* Material for this task:
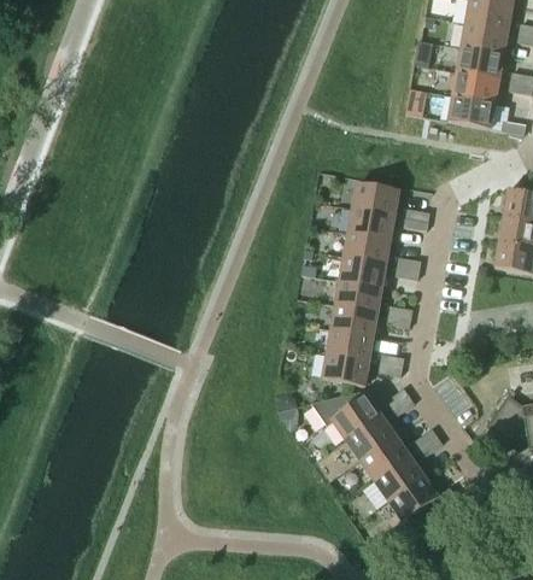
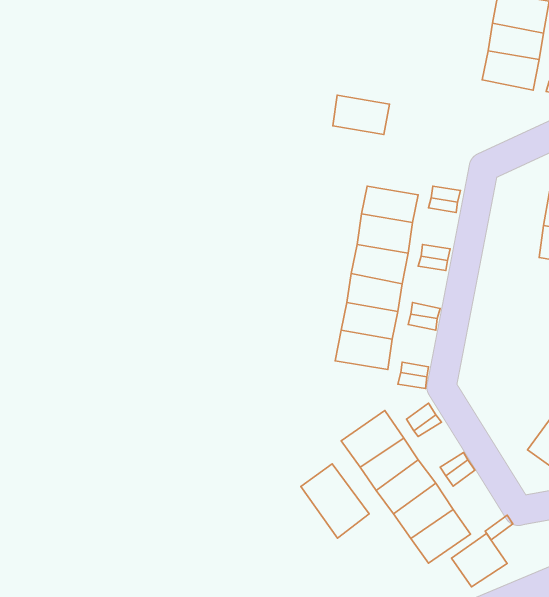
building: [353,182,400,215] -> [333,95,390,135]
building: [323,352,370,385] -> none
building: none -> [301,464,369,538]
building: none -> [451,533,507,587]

==

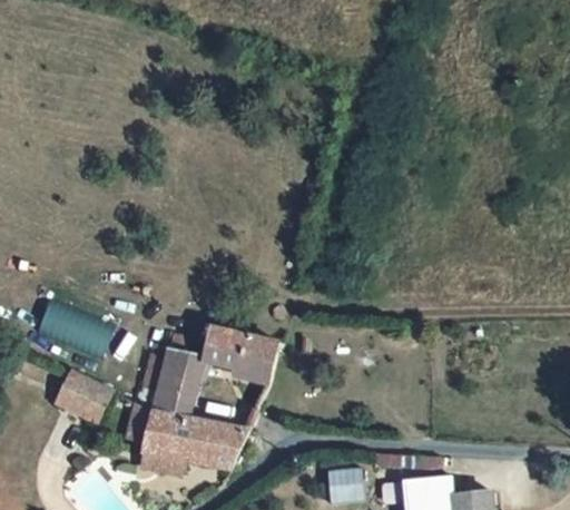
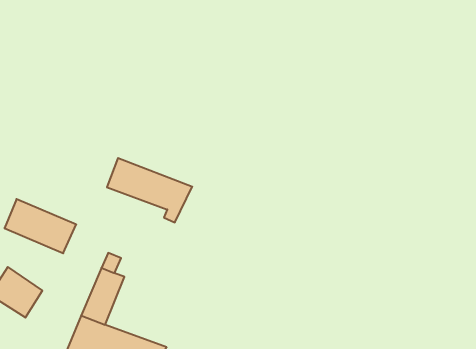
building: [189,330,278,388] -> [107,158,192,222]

* * *

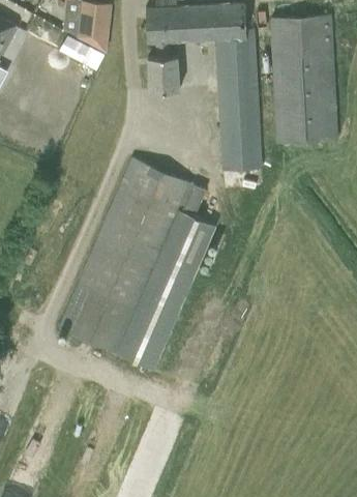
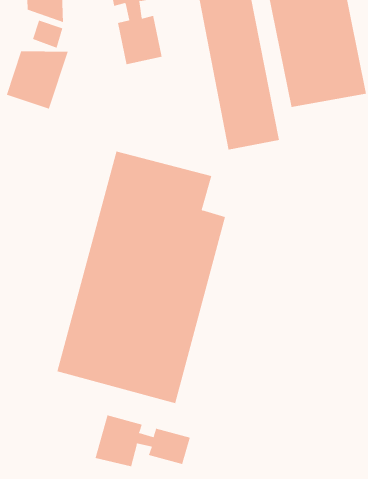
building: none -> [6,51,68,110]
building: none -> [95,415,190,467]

* Problem: Lines from the entries that contain the word "none" are what the answer must hold.

* The answer:
building: [323,352,370,385] -> none
building: none -> [301,464,369,538]
building: none -> [451,533,507,587]
building: none -> [6,51,68,110]
building: none -> [95,415,190,467]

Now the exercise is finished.